▶ _Aim of the task_: Transcribe the stretch of entries below from the line with "(290, 282) = (462, 316): purple" through the line with "(154, 396) = (275, 168): green", exactly and with both ends included; leave out all other lines.

▶ _The records_:
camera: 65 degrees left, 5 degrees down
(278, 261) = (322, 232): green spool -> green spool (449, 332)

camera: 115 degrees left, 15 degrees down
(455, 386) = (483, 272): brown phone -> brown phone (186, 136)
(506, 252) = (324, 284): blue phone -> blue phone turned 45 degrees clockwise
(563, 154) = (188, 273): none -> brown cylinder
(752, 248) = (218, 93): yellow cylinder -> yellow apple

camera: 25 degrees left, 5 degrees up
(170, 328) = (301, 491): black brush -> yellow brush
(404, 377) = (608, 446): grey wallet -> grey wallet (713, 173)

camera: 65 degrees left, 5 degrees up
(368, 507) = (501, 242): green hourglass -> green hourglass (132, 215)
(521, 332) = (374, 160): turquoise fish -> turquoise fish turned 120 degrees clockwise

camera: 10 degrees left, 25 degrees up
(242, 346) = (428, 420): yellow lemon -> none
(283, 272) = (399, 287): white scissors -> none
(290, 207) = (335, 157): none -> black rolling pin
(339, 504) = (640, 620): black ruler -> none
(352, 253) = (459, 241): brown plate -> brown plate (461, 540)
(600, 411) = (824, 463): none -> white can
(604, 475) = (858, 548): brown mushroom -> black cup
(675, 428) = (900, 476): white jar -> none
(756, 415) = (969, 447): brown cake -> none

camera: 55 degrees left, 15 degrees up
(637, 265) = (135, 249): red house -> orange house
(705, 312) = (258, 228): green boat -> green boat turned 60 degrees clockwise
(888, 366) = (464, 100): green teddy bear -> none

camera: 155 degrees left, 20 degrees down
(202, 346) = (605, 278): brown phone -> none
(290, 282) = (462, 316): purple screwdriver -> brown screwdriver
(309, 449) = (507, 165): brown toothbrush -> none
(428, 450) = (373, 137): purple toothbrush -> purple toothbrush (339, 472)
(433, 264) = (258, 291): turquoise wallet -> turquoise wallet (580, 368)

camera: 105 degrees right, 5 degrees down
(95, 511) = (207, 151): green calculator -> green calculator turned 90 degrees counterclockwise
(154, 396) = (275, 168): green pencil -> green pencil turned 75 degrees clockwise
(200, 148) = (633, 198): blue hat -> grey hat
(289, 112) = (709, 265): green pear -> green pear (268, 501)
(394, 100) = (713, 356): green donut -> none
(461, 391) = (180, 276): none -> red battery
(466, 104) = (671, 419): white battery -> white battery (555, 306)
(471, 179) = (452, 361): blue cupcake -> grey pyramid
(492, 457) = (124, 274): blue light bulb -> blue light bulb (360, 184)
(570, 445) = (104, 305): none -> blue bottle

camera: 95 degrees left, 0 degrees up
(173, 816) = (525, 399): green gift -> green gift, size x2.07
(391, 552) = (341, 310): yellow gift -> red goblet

▶ _Answer box_:
(290, 282) = (462, 316): purple screwdriver -> brown screwdriver
(309, 449) = (507, 165): brown toothbrush -> none
(428, 450) = (373, 137): purple toothbrush -> purple toothbrush (339, 472)
(433, 264) = (258, 291): turquoise wallet -> turquoise wallet (580, 368)

camera: 105 degrees right, 5 degrees down
(95, 511) = (207, 151): green calculator -> green calculator turned 90 degrees counterclockwise
(154, 396) = (275, 168): green pencil -> green pencil turned 75 degrees clockwise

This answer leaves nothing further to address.